● Job
Locate and copy each line in the data that contains the word "green".

● Material provided
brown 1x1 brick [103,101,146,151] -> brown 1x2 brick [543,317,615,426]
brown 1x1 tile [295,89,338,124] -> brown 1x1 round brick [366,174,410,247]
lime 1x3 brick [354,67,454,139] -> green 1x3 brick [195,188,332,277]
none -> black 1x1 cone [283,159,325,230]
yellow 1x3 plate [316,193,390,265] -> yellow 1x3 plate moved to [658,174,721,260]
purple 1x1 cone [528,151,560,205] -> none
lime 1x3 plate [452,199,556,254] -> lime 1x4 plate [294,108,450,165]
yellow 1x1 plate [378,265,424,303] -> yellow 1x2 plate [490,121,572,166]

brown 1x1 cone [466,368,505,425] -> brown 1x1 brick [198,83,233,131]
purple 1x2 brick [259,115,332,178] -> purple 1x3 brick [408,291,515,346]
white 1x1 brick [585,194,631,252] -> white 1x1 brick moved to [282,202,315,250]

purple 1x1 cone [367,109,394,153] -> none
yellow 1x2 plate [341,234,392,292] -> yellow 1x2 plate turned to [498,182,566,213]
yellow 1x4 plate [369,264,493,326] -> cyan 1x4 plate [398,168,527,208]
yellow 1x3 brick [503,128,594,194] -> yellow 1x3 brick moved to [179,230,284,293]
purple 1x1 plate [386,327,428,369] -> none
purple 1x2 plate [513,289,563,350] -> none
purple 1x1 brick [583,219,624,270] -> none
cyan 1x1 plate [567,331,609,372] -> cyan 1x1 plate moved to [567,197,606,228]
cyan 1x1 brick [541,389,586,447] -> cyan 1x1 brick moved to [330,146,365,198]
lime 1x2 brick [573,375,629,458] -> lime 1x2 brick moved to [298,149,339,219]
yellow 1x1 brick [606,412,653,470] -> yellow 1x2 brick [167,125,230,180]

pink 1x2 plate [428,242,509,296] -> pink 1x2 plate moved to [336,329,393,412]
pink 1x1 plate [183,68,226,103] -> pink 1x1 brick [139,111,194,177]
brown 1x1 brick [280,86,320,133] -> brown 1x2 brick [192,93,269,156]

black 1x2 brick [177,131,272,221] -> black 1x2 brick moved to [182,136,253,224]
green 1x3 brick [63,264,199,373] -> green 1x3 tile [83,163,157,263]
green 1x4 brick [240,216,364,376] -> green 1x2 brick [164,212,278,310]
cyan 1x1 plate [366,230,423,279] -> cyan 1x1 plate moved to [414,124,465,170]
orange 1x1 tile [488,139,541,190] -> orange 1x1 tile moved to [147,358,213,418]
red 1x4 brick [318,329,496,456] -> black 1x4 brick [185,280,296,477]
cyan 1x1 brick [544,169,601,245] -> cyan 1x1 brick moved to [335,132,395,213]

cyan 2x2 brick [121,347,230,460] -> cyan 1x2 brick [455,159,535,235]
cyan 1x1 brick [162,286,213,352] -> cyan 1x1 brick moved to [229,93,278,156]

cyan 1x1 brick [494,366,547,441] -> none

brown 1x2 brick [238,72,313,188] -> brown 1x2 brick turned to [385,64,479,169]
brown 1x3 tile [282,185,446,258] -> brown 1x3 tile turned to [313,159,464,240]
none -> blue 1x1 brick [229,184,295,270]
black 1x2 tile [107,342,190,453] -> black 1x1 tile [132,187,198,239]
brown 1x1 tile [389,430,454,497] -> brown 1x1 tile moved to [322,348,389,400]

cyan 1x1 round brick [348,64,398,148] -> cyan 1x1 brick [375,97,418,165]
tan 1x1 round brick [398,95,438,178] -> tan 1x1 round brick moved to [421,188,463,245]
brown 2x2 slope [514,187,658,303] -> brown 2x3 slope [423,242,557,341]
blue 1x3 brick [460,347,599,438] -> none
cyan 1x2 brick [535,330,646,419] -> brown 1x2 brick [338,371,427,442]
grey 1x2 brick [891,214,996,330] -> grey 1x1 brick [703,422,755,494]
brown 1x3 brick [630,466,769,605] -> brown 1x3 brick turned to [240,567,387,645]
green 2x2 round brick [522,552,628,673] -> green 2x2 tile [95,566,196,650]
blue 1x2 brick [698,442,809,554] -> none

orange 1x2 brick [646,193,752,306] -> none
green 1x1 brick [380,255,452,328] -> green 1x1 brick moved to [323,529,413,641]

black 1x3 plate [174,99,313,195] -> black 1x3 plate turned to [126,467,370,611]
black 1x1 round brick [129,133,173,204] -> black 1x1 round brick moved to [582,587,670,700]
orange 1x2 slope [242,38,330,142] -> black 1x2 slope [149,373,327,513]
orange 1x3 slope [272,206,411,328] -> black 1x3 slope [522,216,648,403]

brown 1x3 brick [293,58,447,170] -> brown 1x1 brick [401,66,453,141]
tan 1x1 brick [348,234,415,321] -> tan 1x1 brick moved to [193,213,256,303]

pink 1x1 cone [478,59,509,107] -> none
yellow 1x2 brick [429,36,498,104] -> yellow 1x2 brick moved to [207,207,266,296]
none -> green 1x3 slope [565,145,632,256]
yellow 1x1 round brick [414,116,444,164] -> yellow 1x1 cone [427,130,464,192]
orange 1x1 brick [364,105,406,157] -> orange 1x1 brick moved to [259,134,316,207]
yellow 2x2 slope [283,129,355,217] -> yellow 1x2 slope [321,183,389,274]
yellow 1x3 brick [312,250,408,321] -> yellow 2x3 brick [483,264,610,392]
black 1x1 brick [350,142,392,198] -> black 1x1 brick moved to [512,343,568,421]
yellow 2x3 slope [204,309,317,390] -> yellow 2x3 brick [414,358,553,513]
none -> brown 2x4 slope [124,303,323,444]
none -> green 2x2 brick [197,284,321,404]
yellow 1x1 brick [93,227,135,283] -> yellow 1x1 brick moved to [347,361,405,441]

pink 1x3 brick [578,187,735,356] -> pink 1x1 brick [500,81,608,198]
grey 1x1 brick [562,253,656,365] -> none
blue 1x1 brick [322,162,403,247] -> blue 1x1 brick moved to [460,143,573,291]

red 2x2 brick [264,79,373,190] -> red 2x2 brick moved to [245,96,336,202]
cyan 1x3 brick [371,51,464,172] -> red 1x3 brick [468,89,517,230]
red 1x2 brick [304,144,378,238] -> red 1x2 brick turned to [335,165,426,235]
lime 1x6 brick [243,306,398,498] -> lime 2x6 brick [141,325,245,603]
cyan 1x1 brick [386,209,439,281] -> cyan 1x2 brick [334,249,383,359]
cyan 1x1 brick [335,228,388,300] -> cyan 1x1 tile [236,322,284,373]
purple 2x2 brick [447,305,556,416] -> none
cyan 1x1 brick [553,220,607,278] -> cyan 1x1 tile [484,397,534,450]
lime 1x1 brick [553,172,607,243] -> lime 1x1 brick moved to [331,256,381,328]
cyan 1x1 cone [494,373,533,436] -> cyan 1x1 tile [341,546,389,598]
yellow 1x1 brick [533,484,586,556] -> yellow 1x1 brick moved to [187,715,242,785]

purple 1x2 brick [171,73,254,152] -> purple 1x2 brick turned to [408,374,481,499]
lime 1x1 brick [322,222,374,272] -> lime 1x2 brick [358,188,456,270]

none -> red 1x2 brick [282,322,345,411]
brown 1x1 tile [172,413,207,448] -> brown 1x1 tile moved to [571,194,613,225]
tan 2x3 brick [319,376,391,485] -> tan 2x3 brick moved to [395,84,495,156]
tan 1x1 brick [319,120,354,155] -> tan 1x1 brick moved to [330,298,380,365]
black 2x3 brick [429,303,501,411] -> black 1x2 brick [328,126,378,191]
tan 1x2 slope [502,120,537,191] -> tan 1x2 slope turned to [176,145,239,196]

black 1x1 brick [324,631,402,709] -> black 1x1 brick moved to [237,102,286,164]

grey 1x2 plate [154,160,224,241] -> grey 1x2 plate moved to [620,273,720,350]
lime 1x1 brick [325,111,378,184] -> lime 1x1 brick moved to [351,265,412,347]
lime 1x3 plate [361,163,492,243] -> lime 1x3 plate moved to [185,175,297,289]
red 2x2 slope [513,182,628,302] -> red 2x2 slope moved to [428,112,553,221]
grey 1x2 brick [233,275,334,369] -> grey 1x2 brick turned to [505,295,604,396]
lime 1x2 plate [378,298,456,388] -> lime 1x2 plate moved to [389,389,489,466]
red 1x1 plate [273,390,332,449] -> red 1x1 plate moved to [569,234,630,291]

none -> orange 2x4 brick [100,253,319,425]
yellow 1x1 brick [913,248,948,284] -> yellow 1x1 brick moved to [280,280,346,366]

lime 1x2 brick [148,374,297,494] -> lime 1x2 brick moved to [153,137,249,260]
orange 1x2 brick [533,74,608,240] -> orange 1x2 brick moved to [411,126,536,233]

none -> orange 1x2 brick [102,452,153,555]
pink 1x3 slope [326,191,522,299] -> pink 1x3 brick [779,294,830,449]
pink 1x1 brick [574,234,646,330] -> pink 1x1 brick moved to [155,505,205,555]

● Answer section
lime 1x3 brick [354,67,454,139] -> green 1x3 brick [195,188,332,277]
green 1x3 brick [63,264,199,373] -> green 1x3 tile [83,163,157,263]
green 1x4 brick [240,216,364,376] -> green 1x2 brick [164,212,278,310]
green 2x2 round brick [522,552,628,673] -> green 2x2 tile [95,566,196,650]
green 1x1 brick [380,255,452,328] -> green 1x1 brick moved to [323,529,413,641]
none -> green 1x3 slope [565,145,632,256]
none -> green 2x2 brick [197,284,321,404]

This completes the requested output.